Segment Start: DATA IN THIS EXERCISE

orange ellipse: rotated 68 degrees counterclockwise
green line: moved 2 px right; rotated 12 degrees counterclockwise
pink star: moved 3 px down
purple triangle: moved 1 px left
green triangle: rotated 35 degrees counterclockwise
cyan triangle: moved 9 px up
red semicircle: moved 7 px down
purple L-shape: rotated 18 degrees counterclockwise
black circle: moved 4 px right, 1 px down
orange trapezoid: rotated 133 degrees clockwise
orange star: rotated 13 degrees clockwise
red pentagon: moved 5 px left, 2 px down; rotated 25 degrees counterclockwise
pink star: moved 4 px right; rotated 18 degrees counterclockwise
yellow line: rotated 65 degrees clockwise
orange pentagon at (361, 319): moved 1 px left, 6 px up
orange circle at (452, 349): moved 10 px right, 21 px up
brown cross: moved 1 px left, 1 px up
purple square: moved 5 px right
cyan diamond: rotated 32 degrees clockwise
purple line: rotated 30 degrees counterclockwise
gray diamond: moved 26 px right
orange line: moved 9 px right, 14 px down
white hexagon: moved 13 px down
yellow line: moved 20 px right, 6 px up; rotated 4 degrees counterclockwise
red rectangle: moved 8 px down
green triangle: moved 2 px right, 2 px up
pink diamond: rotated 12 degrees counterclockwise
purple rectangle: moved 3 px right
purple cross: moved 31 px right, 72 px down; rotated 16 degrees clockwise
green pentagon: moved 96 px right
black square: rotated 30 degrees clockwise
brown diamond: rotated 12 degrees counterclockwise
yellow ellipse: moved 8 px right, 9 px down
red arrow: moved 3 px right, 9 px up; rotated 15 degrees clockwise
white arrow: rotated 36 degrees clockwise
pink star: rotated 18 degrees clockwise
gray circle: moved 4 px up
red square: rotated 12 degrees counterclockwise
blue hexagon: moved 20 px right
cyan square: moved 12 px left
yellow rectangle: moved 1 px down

Segment End: DATA IN THIS EXERCISE

◆ **WORK ORDER**
The required output is every line above from the one with "yellow line: rotated 65 degrees clockwise" down to the one with "pink star: rotated 18 degrees clockwise", restated word for word, ends included.

◆ **FINISHED EXERCISE**
yellow line: rotated 65 degrees clockwise
orange pentagon at (361, 319): moved 1 px left, 6 px up
orange circle at (452, 349): moved 10 px right, 21 px up
brown cross: moved 1 px left, 1 px up
purple square: moved 5 px right
cyan diamond: rotated 32 degrees clockwise
purple line: rotated 30 degrees counterclockwise
gray diamond: moved 26 px right
orange line: moved 9 px right, 14 px down
white hexagon: moved 13 px down
yellow line: moved 20 px right, 6 px up; rotated 4 degrees counterclockwise
red rectangle: moved 8 px down
green triangle: moved 2 px right, 2 px up
pink diamond: rotated 12 degrees counterclockwise
purple rectangle: moved 3 px right
purple cross: moved 31 px right, 72 px down; rotated 16 degrees clockwise
green pentagon: moved 96 px right
black square: rotated 30 degrees clockwise
brown diamond: rotated 12 degrees counterclockwise
yellow ellipse: moved 8 px right, 9 px down
red arrow: moved 3 px right, 9 px up; rotated 15 degrees clockwise
white arrow: rotated 36 degrees clockwise
pink star: rotated 18 degrees clockwise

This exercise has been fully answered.